_EXERCISE DIRECTIONS_. Among the entries below, please repeat exactly and only the lines from the line containing "R4: 3.3k (COM, VB) -> 82k (COM, VB)" to the line containing "T3: NPN BD139", both lines included.

_EXERCISE MATERIALS_.
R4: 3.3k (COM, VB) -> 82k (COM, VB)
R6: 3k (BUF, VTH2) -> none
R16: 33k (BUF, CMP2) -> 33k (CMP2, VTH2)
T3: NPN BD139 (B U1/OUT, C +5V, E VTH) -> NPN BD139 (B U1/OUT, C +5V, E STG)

...

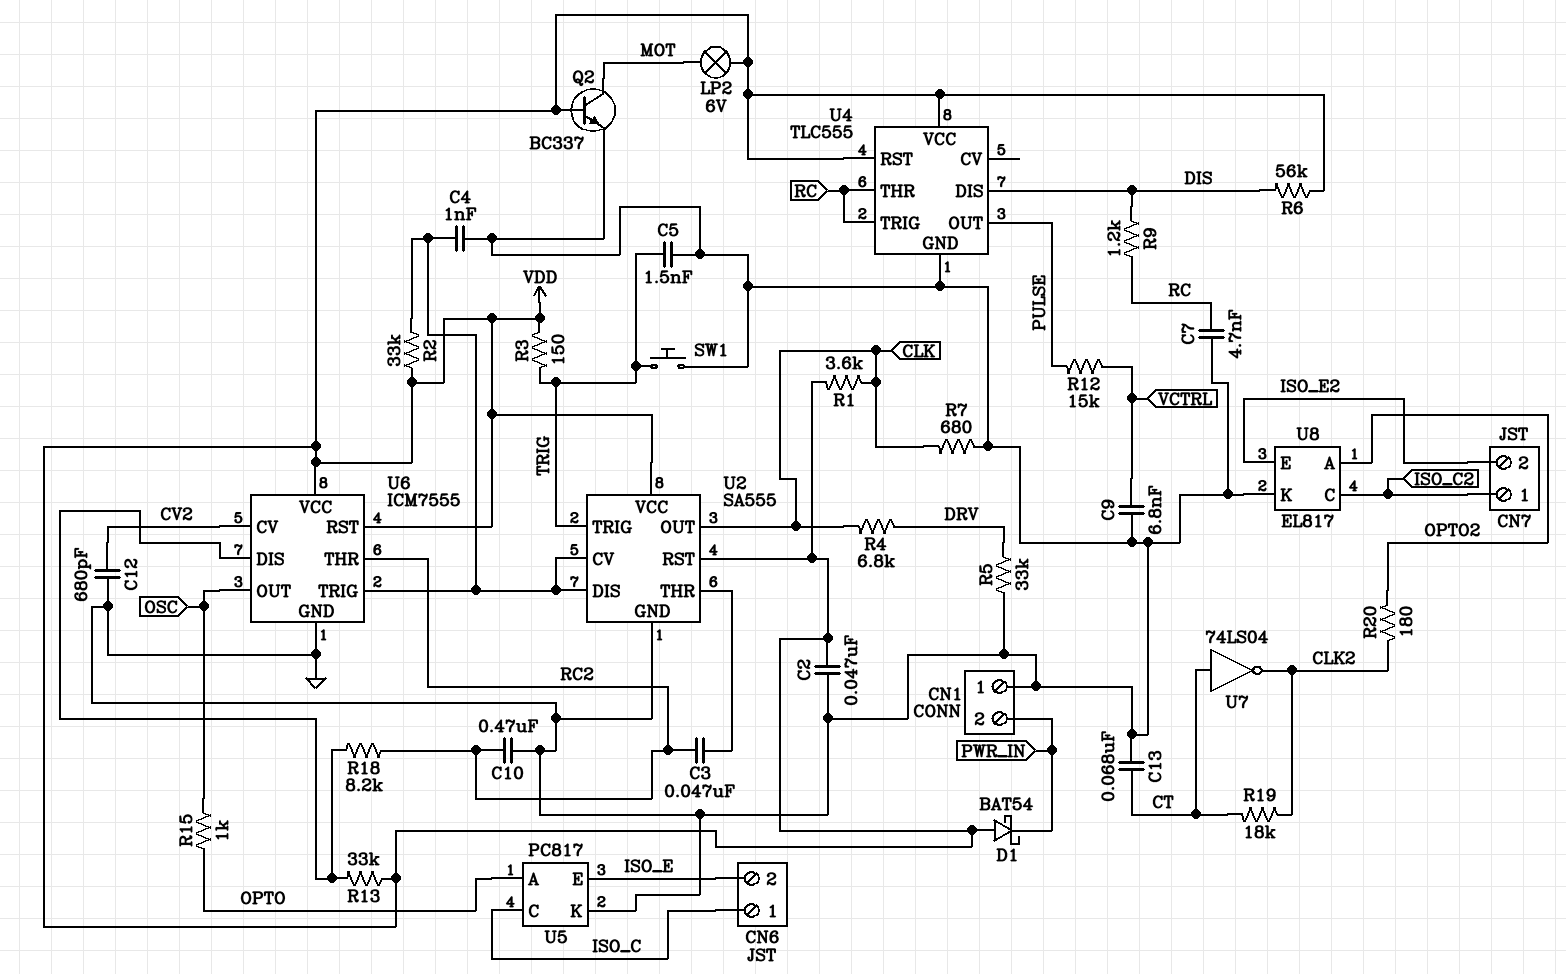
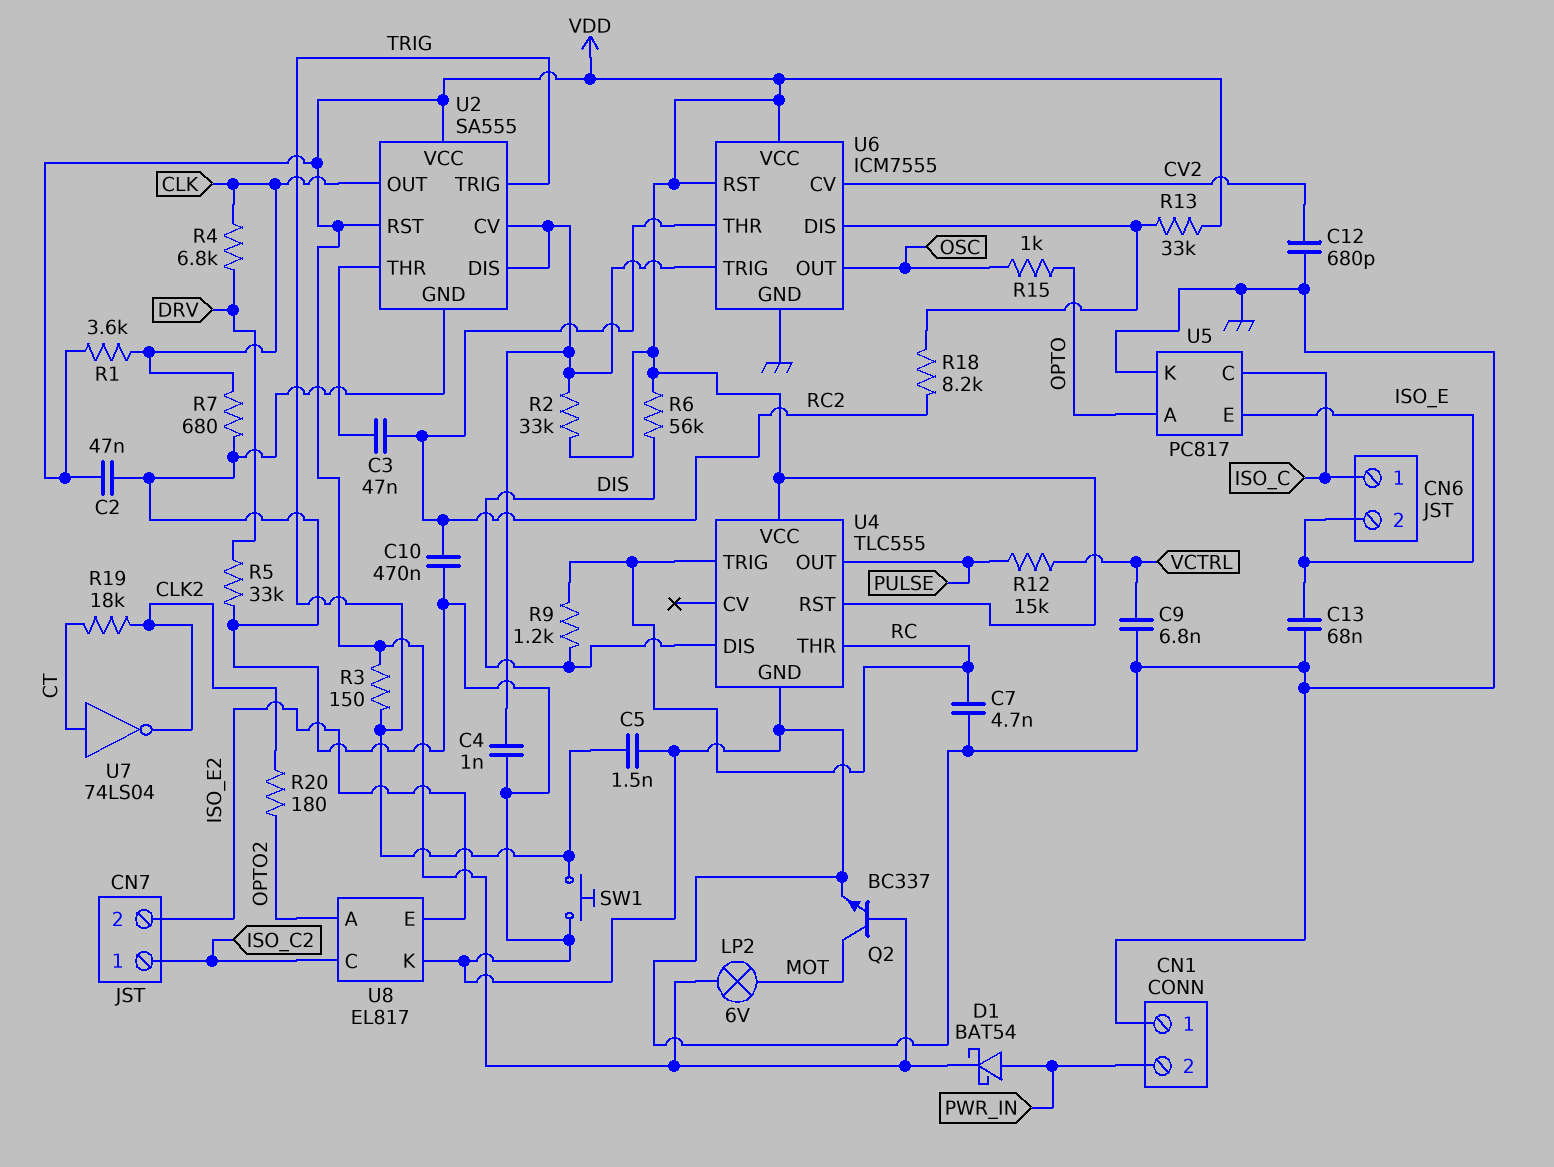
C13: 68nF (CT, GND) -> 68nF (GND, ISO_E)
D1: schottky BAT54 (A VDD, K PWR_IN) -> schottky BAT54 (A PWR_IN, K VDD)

_PROBLEM SOLUTION_.
R4: 3.3k (COM, VB) -> 82k (COM, VB)
R6: 3k (BUF, VTH2) -> none
R16: 33k (BUF, CMP2) -> 33k (CMP2, VTH2)
T3: NPN BD139 (B U1/OUT, C +5V, E VTH) -> NPN BD139 (B U1/OUT, C +5V, E STG)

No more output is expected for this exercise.